- **Activity**
Strip out all images, then restate the data verbatim.

=== Begin Enclosure ===

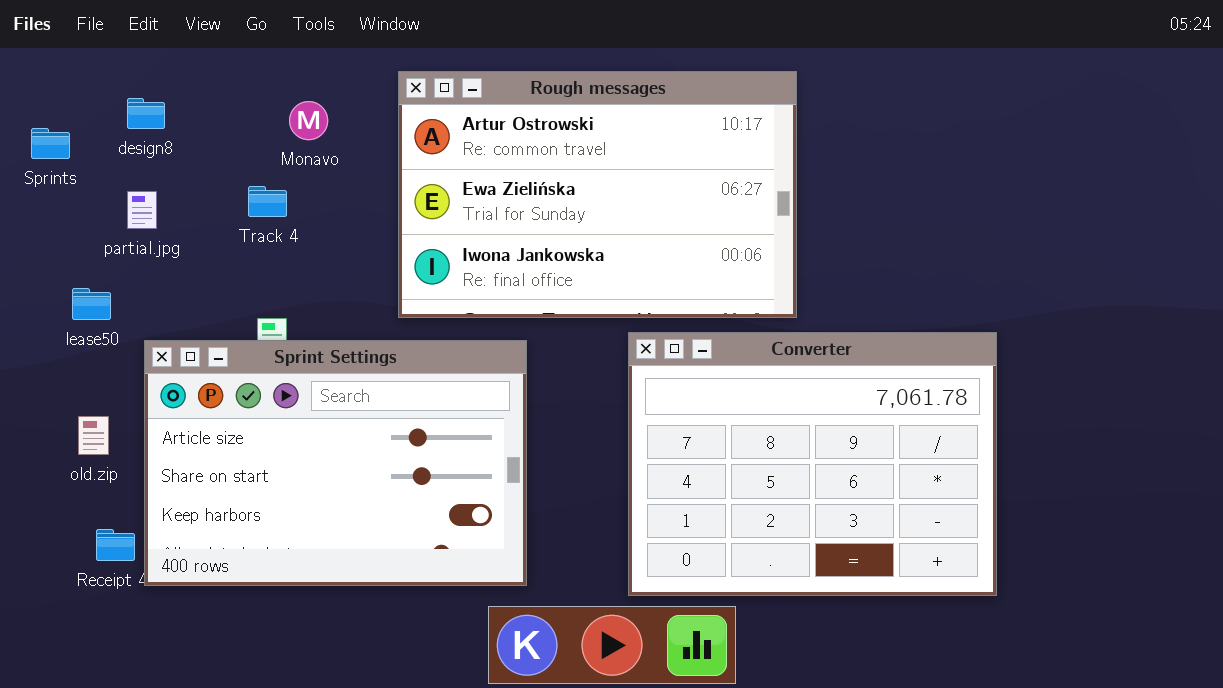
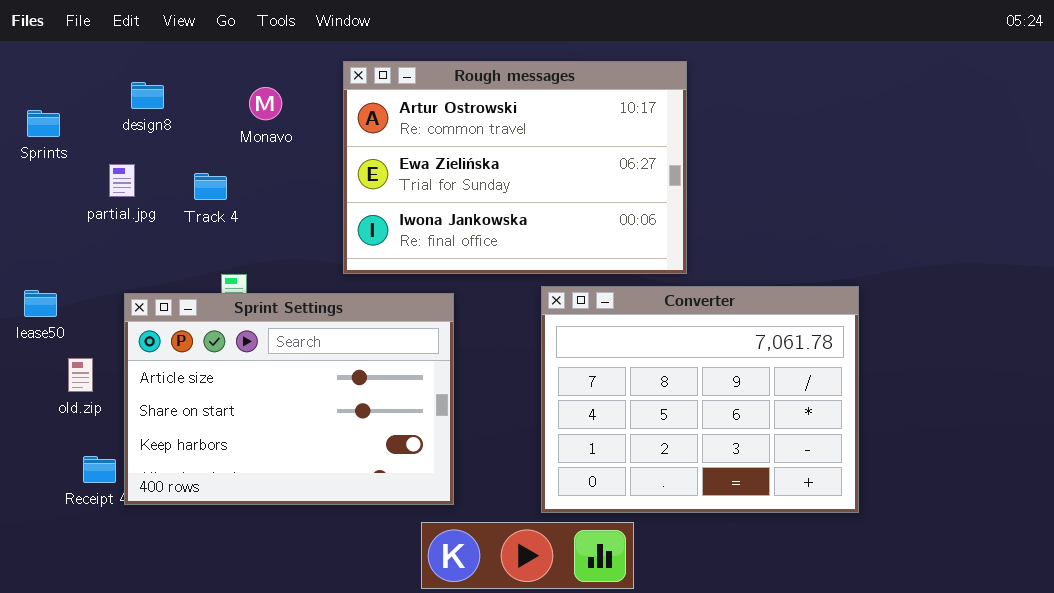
design8: [127,98,165,129] -> [131,82,164,109], moved
Track 4: [248,186,287,217] -> [194,173,227,200], moved
lease50: [72,288,111,320] -> [24,290,57,317], moved

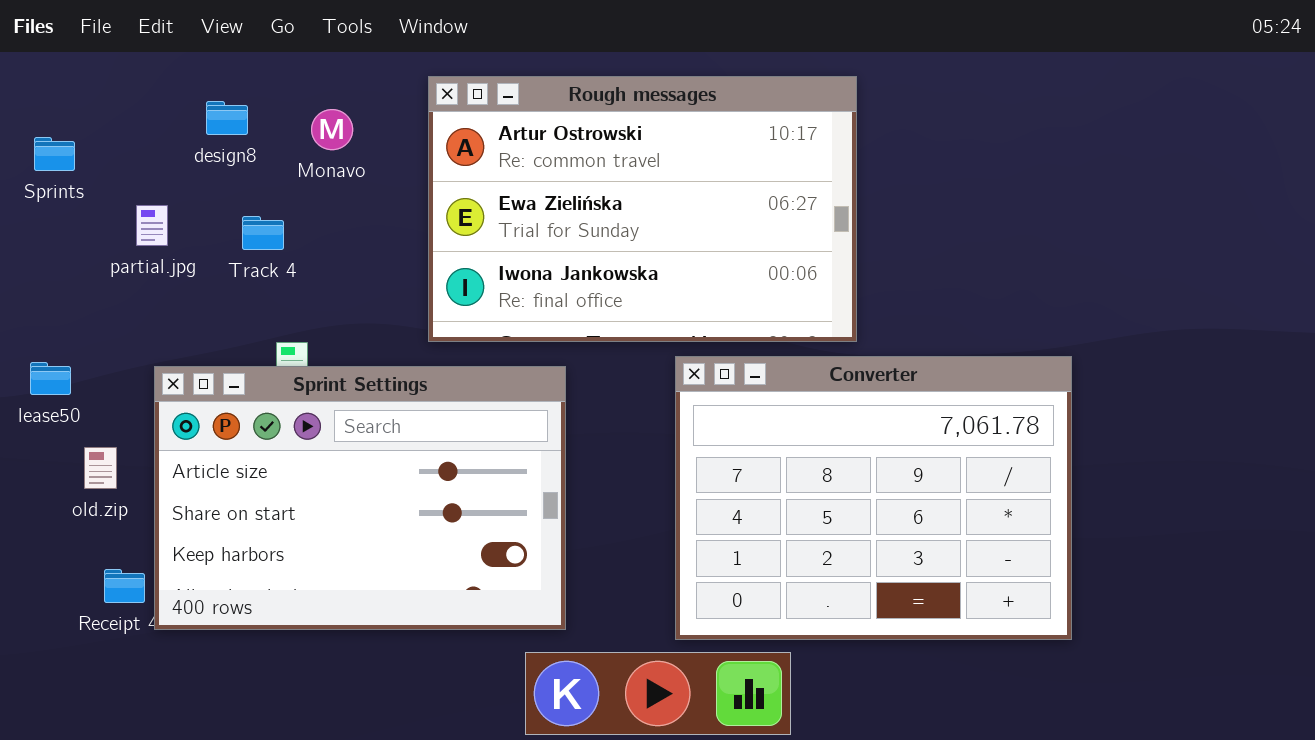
design8: [131,82,164,109] -> [206,101,248,135], moved

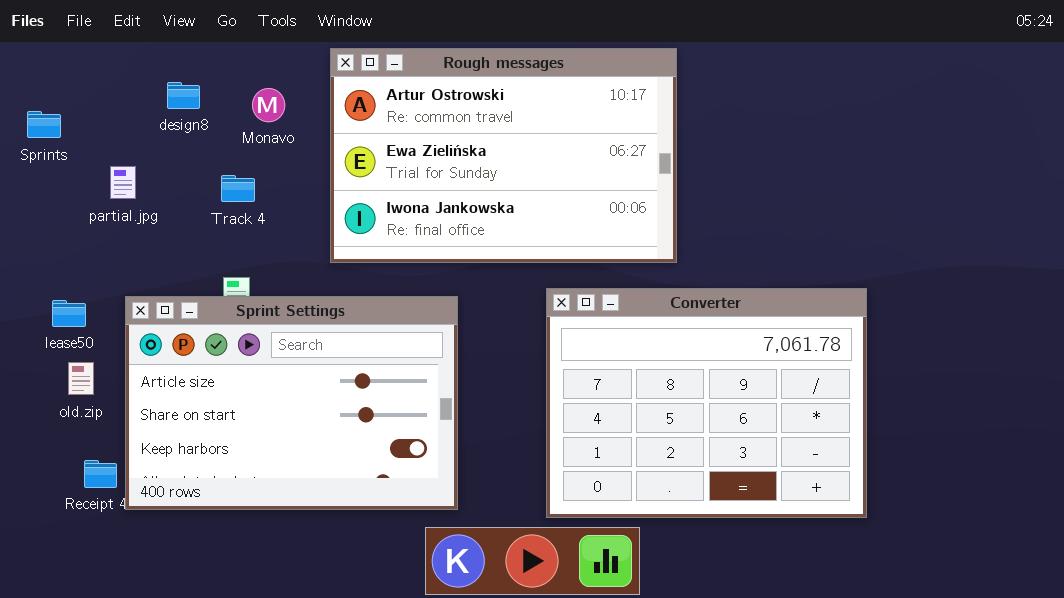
Rough messages: [428,76,857,342] -> [330,48,677,263], moved
Track 4: [242,216,284,250] -> [221,175,255,202], moved
lease50: [30,362,71,395] -> [52,300,86,327], moved

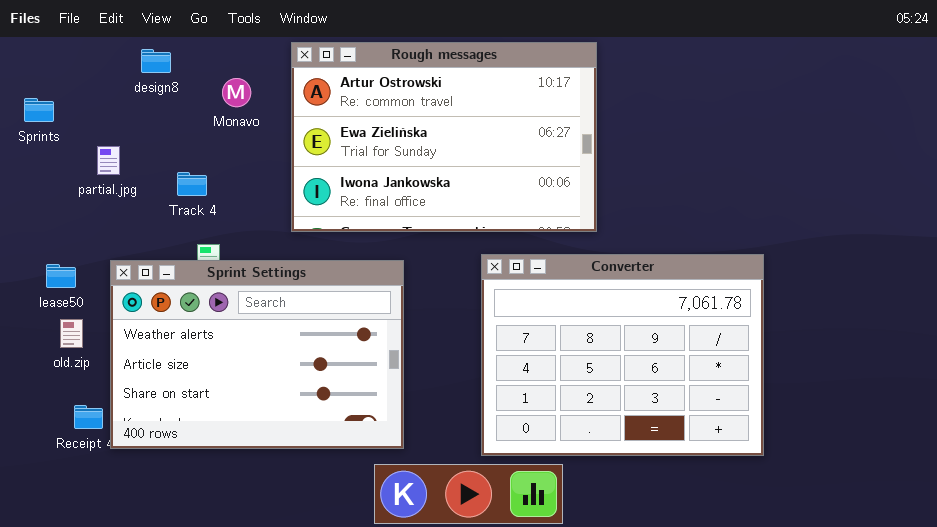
design8: [167,82,200,109] -> [141,49,171,73], moved
Track 4: [221,175,255,202] -> [177,172,207,196], moved
Sprint Settings: [125,296,458,510] -> [110,260,404,449], scrolled up 1 row

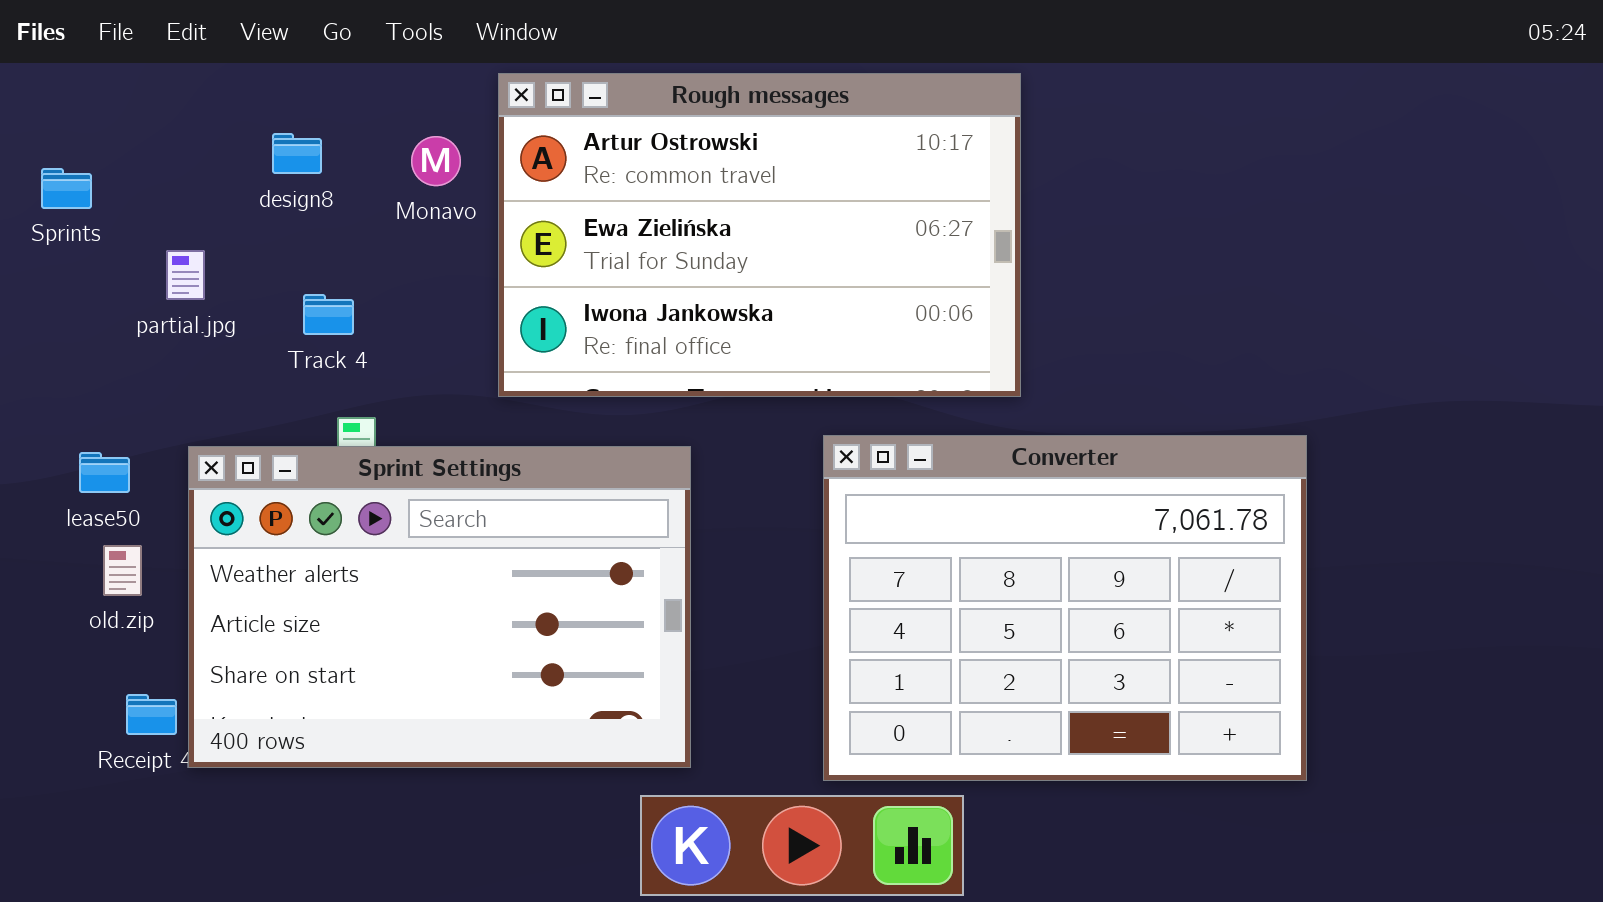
design8: [141,49,171,73] -> [272,133,322,174], moved
Monavo: [222,78,251,107] -> [411,136,461,186], moved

=== End Enclosure ===

- **Result of this task**
design8: [127,98,165,129] -> [131,82,164,109], moved
Track 4: [248,186,287,217] -> [194,173,227,200], moved
lease50: [72,288,111,320] -> [24,290,57,317], moved

design8: [131,82,164,109] -> [206,101,248,135], moved

Rough messages: [428,76,857,342] -> [330,48,677,263], moved
Track 4: [242,216,284,250] -> [221,175,255,202], moved
lease50: [30,362,71,395] -> [52,300,86,327], moved

design8: [167,82,200,109] -> [141,49,171,73], moved
Track 4: [221,175,255,202] -> [177,172,207,196], moved
Sprint Settings: [125,296,458,510] -> [110,260,404,449], scrolled up 1 row

design8: [141,49,171,73] -> [272,133,322,174], moved
Monavo: [222,78,251,107] -> [411,136,461,186], moved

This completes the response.